TASK> Among the lines below, copy exactly those from the one with "(458, 819) = (753, 180): green" through the one with "(612, 236) = (299, 332): none", counting both ends.

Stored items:

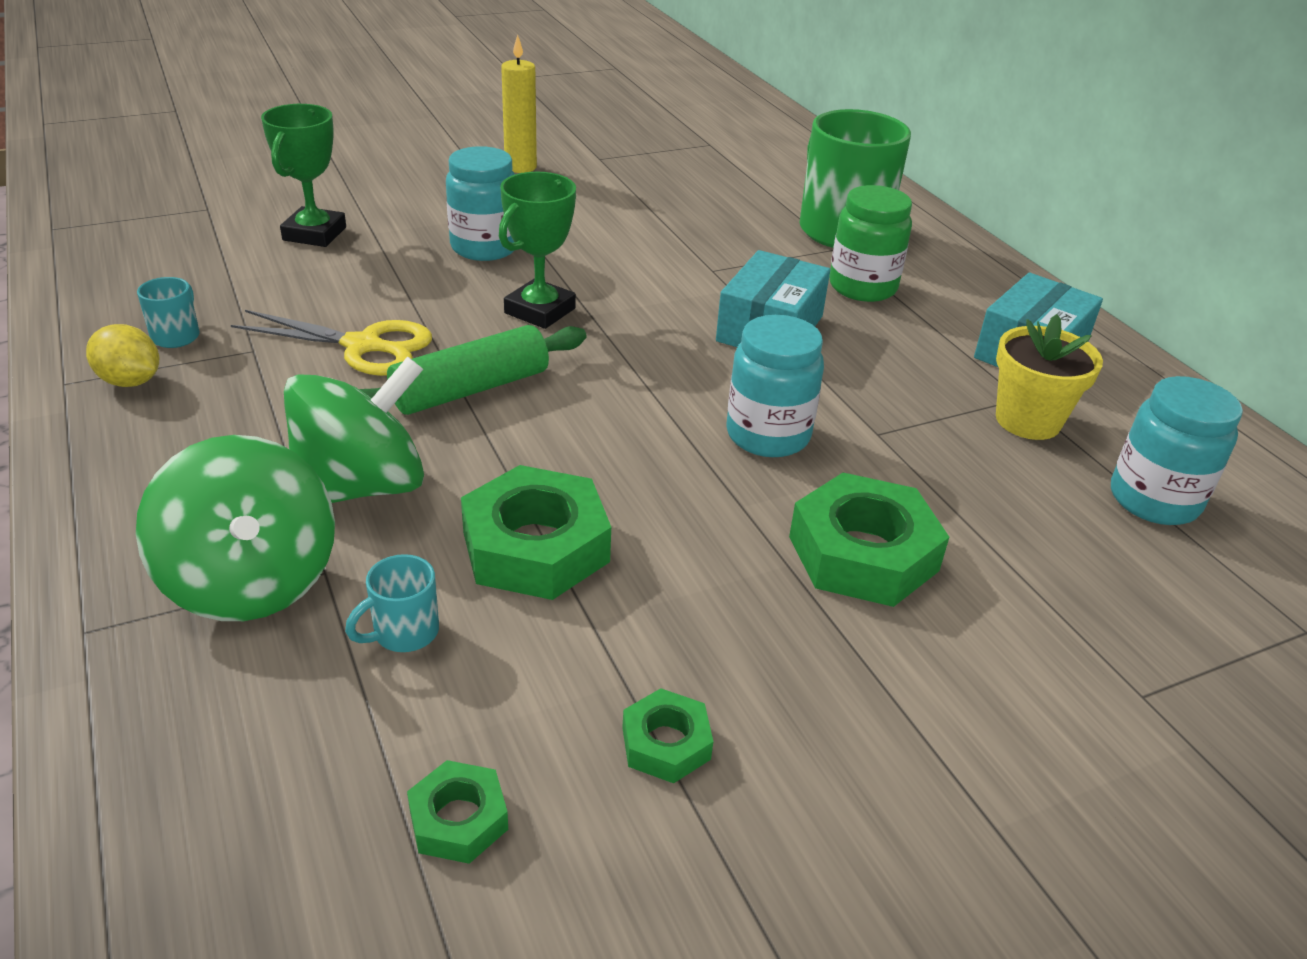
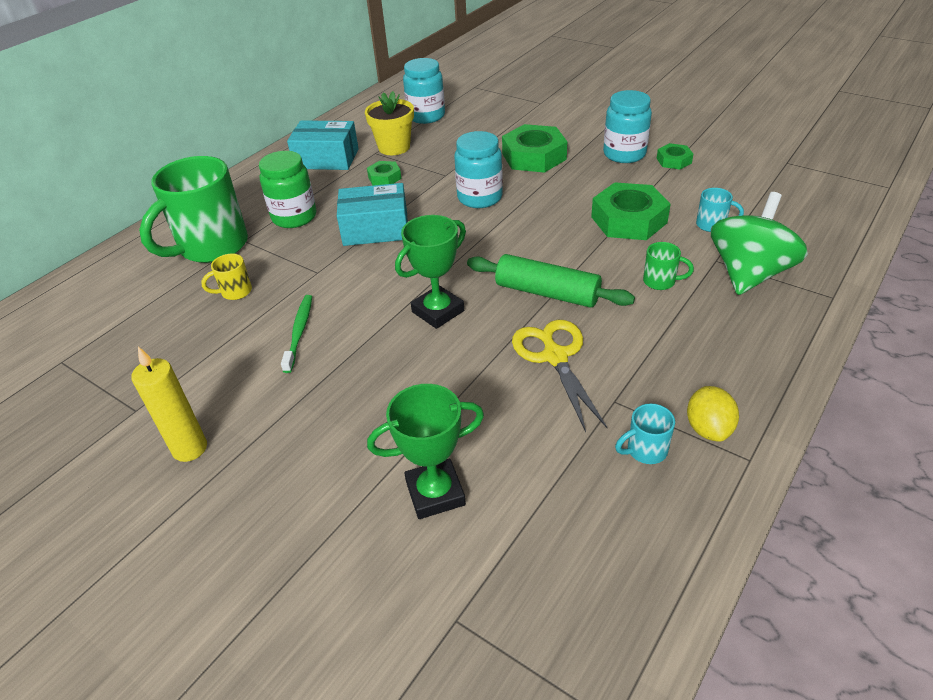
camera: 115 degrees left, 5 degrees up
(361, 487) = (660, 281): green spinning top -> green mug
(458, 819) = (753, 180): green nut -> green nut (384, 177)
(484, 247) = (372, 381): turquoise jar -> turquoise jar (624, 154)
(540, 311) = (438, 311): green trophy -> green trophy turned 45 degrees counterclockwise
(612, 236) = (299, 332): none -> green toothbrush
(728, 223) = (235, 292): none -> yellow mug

WRITTEN RESPONSE>
(458, 819) = (753, 180): green nut -> green nut (384, 177)
(484, 247) = (372, 381): turquoise jar -> turquoise jar (624, 154)
(540, 311) = (438, 311): green trophy -> green trophy turned 45 degrees counterclockwise
(612, 236) = (299, 332): none -> green toothbrush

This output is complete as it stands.